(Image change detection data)

╭──

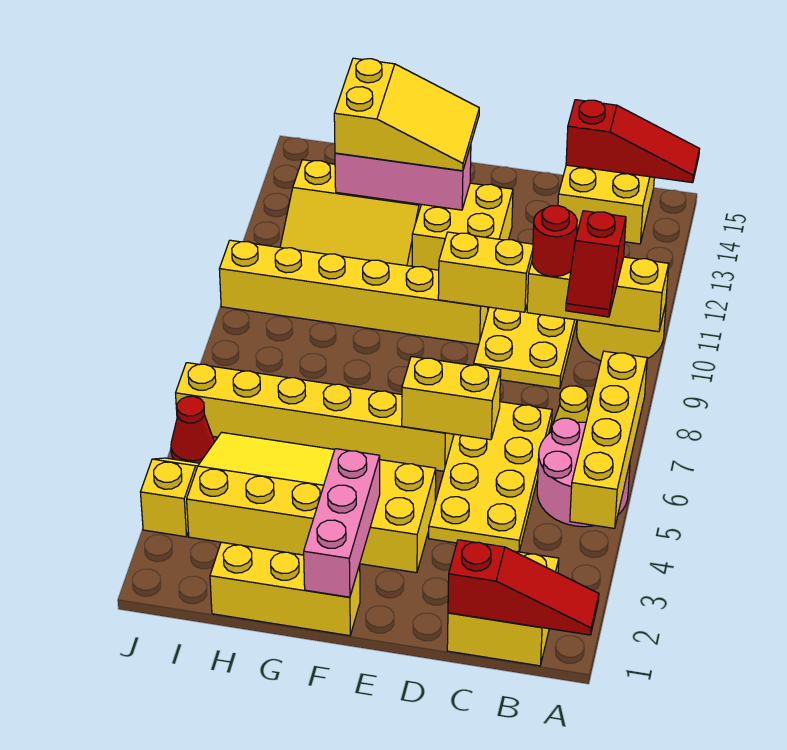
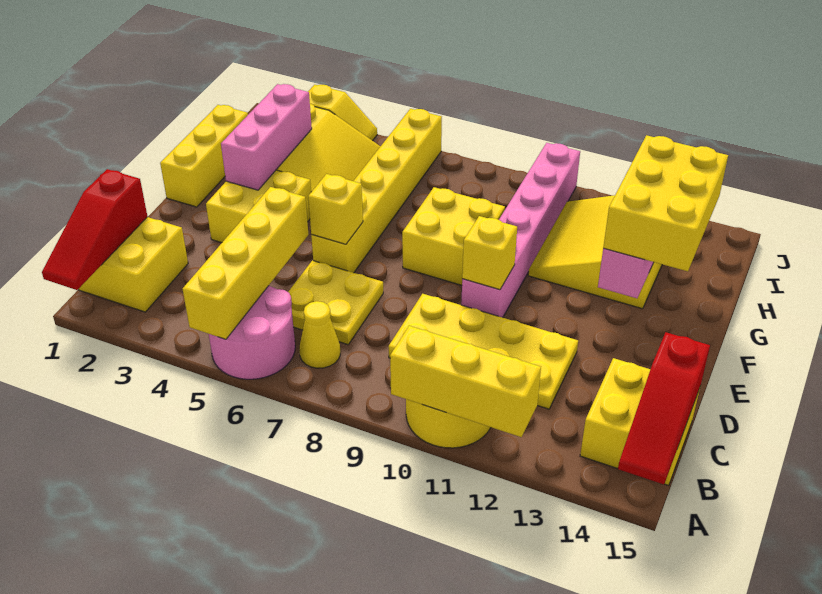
yellow brick A4:A7 level 2 -> yellow brick A5:D5 level 2
yellow brick A10:C10 level 2 -> yellow brick A10:A12 level 2
red slope B9:B10 level 3 top 10 -> none
yellow plate C4:D7 level 1 -> yellow plate C6:D7 level 1
red round brick C10 level 3 -> none
yellow brick D6:E6 level 2 -> yellow brick E6 level 2
yellow brick D10:E10 level 2 -> yellow brick E10 level 2
yellow brick E10:J10 level 1 -> pink brick E10:J10 level 1
yellow brick E12:F13 level 1 -> yellow brick F8:G9 level 1
pink brick F1:F3 level 2 -> pink brick F3:H3 level 2
yellow slope F13:H14 level 3 top H -> yellow brick F13:H14 level 3
red cone J5 level 1 -> none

╰──

* **Exercise prompt**: Transcribe every entry word for word, excluding images.

* **Task result**:
yellow brick A4:A7 level 2 -> yellow brick A5:D5 level 2
yellow brick A10:C10 level 2 -> yellow brick A10:A12 level 2
red slope B9:B10 level 3 top 10 -> none
yellow plate C4:D7 level 1 -> yellow plate C6:D7 level 1
red round brick C10 level 3 -> none
yellow brick D6:E6 level 2 -> yellow brick E6 level 2
yellow brick D10:E10 level 2 -> yellow brick E10 level 2
yellow brick E10:J10 level 1 -> pink brick E10:J10 level 1
yellow brick E12:F13 level 1 -> yellow brick F8:G9 level 1
pink brick F1:F3 level 2 -> pink brick F3:H3 level 2
yellow slope F13:H14 level 3 top H -> yellow brick F13:H14 level 3
red cone J5 level 1 -> none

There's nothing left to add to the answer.